- _EXERCISE_
Please give back the listing below word for word, without the images.
◇ ◇ ◇ ◇ ◇
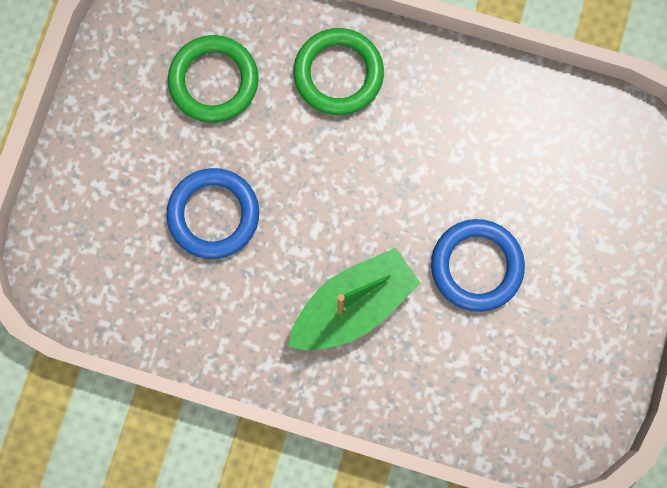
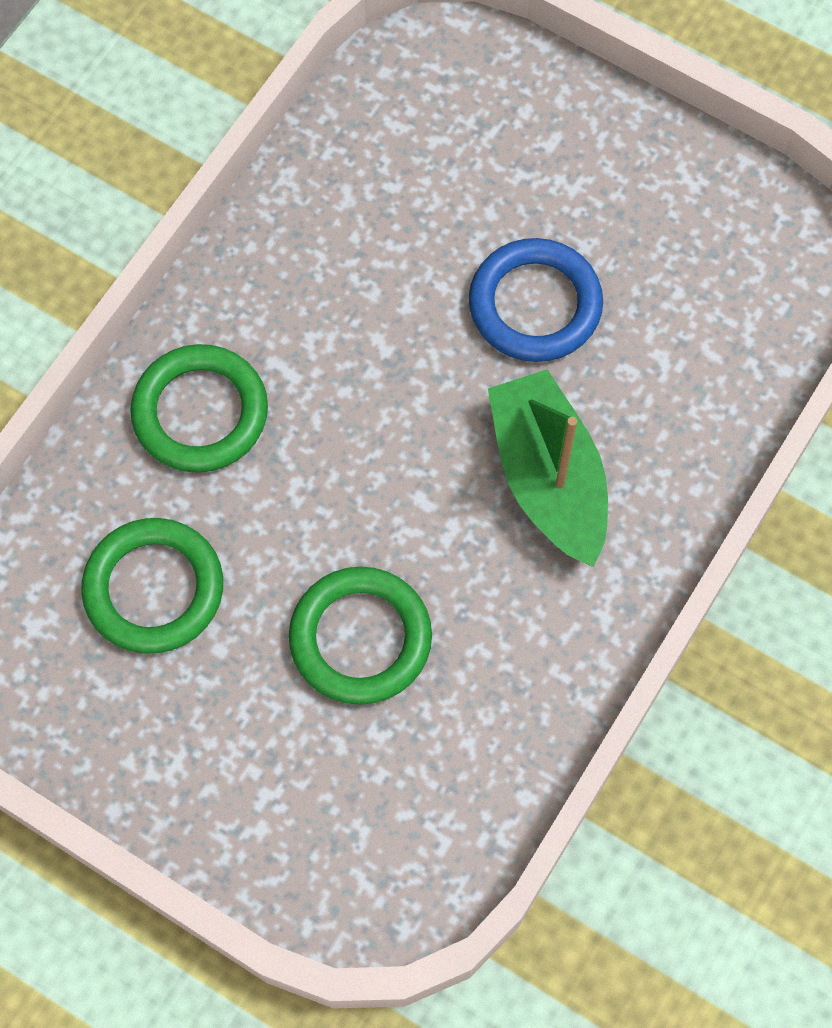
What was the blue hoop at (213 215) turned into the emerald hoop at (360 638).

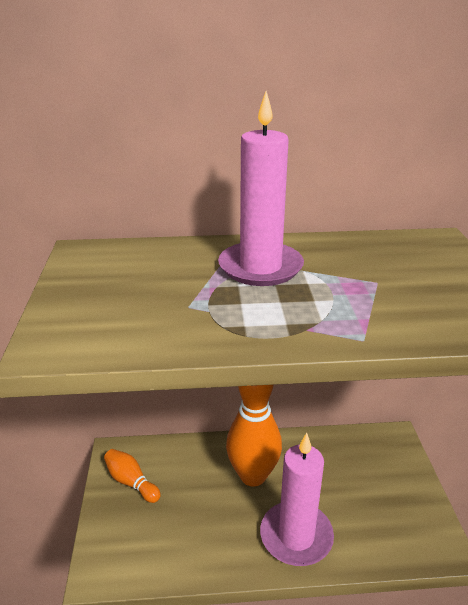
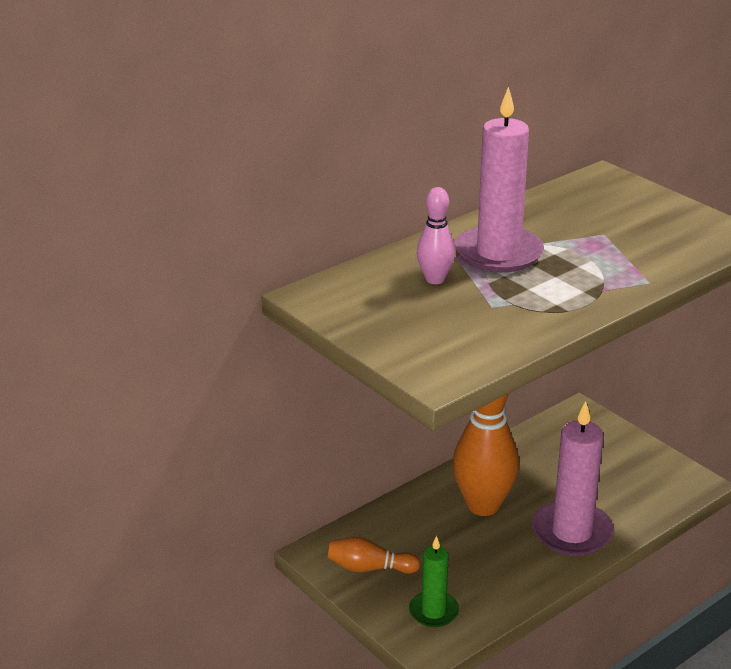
The second view gained the emerald candle at (433 611).
The second view gained the pink bowling pin at (435 279).

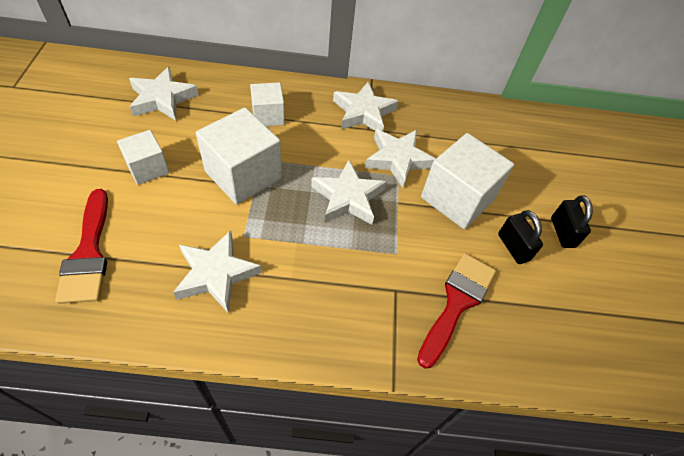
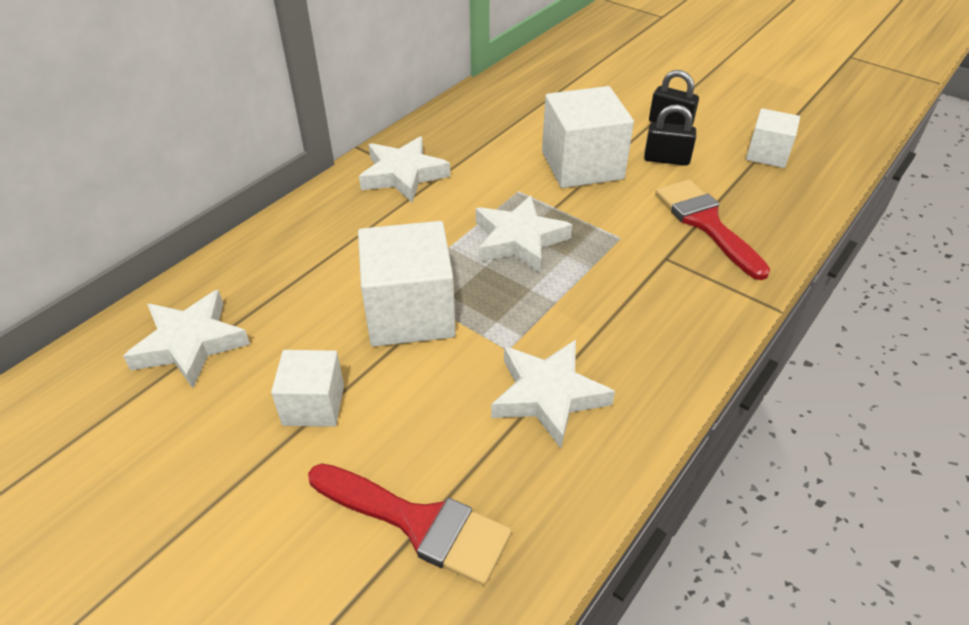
The second view lost the white star shape at (398 159).
The white solid cube ended up elsewhere, having gone from (268 116) to (767 154).

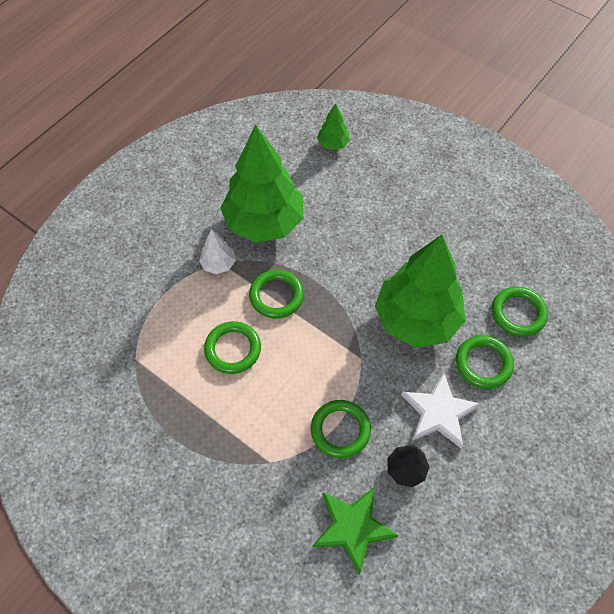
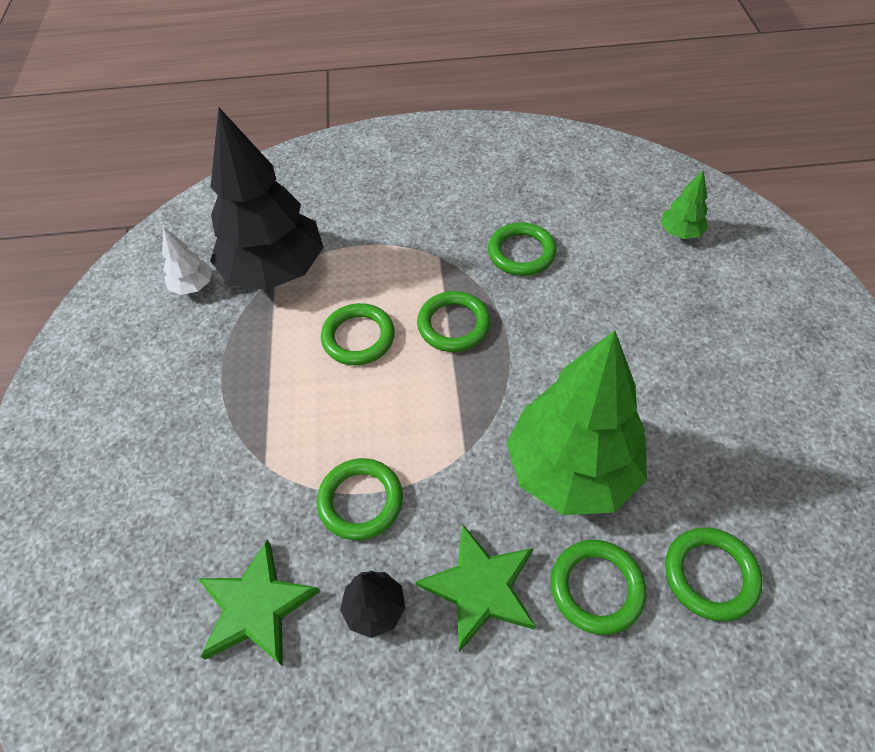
The second view gained the black fir tree at (275 271).
The white fir tree ended up elsewhere, having gone from (218 264) to (193 286).
Where the emerald fir tree stood at (264 222), the emerald hoop came to stand at (521 253).
What was the white star shape at (439 412) turned into the emerald star shape at (480 588).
◇ ◇ ◇ ◇ ◇
- _SOLUTION TO THIS EXERCISE_
What was the blue hoop at (213 215) turned into the emerald hoop at (360 638).

The second view gained the emerald candle at (433 611).
The second view gained the pink bowling pin at (435 279).

The second view lost the white star shape at (398 159).
The white solid cube ended up elsewhere, having gone from (268 116) to (767 154).

The second view gained the black fir tree at (275 271).
The white fir tree ended up elsewhere, having gone from (218 264) to (193 286).
Where the emerald fir tree stood at (264 222), the emerald hoop came to stand at (521 253).
What was the white star shape at (439 412) turned into the emerald star shape at (480 588).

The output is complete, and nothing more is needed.